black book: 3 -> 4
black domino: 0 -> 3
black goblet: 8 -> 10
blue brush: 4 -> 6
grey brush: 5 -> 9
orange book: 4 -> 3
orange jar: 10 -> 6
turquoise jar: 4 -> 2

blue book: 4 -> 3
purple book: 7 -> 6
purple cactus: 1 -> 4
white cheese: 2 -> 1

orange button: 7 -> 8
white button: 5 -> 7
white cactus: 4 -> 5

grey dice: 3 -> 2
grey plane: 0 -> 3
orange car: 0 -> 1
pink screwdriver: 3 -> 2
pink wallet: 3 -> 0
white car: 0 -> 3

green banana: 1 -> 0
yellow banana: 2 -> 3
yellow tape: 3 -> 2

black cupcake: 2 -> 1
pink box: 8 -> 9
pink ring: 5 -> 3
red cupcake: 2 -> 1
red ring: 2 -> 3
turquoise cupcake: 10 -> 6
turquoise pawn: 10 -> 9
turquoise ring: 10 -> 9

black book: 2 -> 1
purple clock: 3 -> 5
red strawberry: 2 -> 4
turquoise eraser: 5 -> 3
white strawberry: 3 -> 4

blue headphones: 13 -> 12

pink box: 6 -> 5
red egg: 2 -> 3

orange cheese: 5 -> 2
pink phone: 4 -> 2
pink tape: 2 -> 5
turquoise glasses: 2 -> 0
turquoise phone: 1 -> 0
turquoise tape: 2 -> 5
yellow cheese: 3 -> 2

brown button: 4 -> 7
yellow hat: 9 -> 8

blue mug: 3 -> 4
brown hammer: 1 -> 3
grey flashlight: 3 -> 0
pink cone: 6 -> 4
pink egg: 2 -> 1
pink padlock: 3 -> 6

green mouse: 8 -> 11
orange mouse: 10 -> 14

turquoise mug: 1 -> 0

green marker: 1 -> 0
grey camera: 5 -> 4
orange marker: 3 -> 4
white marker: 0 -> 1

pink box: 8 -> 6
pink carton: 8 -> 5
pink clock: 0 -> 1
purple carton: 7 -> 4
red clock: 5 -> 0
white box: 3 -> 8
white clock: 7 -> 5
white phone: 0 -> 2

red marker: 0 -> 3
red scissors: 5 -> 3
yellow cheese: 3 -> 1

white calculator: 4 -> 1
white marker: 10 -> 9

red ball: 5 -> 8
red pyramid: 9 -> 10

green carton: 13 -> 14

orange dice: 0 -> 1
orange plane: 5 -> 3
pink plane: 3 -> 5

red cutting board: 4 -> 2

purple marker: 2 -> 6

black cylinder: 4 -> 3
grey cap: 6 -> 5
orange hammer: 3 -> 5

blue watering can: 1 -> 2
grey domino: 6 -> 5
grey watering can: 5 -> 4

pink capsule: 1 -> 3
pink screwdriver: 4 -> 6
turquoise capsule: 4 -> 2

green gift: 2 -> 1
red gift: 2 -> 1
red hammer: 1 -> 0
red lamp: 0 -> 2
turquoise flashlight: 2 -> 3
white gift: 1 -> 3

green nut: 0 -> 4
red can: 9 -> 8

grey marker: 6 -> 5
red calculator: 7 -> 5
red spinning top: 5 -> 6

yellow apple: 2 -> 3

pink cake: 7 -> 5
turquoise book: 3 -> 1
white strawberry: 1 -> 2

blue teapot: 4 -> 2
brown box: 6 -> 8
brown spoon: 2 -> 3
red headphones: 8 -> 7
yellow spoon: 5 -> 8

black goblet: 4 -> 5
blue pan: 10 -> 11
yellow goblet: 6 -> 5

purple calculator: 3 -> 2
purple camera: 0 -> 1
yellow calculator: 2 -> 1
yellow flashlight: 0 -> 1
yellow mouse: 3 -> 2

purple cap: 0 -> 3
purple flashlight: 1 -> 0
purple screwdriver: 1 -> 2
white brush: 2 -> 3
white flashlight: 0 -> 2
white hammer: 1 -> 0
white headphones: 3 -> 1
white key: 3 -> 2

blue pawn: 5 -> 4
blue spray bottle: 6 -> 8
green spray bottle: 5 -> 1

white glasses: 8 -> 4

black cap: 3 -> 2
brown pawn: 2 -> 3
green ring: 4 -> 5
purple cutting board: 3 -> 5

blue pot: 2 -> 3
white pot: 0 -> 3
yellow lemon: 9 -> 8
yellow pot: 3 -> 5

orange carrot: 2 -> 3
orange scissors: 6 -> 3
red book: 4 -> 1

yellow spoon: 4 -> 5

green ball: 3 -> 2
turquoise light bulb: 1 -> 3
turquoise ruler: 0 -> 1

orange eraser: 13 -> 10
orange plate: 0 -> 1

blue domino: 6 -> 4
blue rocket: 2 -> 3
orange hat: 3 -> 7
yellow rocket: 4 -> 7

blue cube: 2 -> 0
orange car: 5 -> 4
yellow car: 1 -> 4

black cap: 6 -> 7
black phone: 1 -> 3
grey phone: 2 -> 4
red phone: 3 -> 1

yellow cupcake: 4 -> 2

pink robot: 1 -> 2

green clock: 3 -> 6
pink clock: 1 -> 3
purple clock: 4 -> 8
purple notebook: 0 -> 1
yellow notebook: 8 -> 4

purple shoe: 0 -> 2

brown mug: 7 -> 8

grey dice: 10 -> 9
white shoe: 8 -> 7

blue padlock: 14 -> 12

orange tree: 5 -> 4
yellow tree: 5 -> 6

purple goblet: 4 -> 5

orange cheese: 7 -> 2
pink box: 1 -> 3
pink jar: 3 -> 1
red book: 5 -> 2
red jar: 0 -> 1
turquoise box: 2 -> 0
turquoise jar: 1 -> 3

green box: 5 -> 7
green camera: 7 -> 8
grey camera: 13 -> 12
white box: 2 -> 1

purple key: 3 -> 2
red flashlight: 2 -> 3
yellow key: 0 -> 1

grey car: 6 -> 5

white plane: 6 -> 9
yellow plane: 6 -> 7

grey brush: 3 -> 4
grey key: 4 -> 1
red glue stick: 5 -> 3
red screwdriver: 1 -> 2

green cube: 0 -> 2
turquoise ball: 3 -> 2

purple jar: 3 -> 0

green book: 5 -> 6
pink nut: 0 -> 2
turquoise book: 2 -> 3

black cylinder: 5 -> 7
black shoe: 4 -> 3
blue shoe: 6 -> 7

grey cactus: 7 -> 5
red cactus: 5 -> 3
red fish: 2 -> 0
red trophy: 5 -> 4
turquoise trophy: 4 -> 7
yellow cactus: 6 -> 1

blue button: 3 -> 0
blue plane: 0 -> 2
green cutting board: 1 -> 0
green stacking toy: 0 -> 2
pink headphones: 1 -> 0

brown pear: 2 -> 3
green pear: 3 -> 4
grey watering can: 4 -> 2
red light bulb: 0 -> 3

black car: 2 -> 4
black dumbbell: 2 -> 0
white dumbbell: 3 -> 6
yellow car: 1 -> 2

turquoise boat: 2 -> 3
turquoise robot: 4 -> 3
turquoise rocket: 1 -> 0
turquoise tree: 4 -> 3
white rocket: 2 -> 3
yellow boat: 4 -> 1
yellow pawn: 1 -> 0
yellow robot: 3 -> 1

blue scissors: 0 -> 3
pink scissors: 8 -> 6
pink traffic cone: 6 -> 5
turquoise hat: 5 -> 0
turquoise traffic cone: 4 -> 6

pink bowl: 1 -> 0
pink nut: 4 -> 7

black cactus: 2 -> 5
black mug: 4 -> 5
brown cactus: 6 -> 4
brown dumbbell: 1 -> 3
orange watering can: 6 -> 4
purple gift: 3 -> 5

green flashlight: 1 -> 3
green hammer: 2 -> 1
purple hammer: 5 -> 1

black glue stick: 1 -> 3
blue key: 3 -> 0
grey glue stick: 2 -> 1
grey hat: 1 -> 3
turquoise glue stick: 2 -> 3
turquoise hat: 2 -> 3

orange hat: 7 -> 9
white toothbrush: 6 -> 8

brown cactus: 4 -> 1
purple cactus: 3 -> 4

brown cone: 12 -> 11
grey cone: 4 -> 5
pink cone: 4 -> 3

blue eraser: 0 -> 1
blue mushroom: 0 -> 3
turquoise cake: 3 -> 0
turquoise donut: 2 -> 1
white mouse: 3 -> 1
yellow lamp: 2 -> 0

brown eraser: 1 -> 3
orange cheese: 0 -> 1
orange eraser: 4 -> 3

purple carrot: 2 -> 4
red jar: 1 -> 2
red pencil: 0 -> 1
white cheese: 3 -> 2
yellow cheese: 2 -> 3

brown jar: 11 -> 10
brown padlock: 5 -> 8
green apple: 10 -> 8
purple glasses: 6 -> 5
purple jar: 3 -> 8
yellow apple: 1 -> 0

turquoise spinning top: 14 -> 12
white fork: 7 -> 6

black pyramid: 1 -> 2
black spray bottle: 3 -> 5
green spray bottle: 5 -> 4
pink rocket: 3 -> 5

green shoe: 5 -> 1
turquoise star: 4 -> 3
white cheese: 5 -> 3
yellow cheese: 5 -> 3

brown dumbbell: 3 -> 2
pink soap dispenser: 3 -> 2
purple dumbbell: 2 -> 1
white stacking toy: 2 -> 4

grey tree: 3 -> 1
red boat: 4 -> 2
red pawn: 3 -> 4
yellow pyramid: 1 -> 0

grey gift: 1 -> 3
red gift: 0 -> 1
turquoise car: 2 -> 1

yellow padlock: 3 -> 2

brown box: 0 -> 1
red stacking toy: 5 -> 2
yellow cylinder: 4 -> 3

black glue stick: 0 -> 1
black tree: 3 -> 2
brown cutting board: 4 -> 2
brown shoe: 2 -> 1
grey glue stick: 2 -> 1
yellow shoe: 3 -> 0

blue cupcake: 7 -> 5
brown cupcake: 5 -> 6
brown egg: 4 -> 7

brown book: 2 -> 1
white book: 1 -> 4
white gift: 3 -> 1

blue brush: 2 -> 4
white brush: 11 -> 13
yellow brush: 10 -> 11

**Directions for this task**
Your task is to set down again, exactly, every line from the beginning of the listing through the line with "orange cheese: 5 -> 2".

**Result for this task**
black book: 3 -> 4
black domino: 0 -> 3
black goblet: 8 -> 10
blue brush: 4 -> 6
grey brush: 5 -> 9
orange book: 4 -> 3
orange jar: 10 -> 6
turquoise jar: 4 -> 2

blue book: 4 -> 3
purple book: 7 -> 6
purple cactus: 1 -> 4
white cheese: 2 -> 1

orange button: 7 -> 8
white button: 5 -> 7
white cactus: 4 -> 5

grey dice: 3 -> 2
grey plane: 0 -> 3
orange car: 0 -> 1
pink screwdriver: 3 -> 2
pink wallet: 3 -> 0
white car: 0 -> 3

green banana: 1 -> 0
yellow banana: 2 -> 3
yellow tape: 3 -> 2

black cupcake: 2 -> 1
pink box: 8 -> 9
pink ring: 5 -> 3
red cupcake: 2 -> 1
red ring: 2 -> 3
turquoise cupcake: 10 -> 6
turquoise pawn: 10 -> 9
turquoise ring: 10 -> 9

black book: 2 -> 1
purple clock: 3 -> 5
red strawberry: 2 -> 4
turquoise eraser: 5 -> 3
white strawberry: 3 -> 4

blue headphones: 13 -> 12

pink box: 6 -> 5
red egg: 2 -> 3

orange cheese: 5 -> 2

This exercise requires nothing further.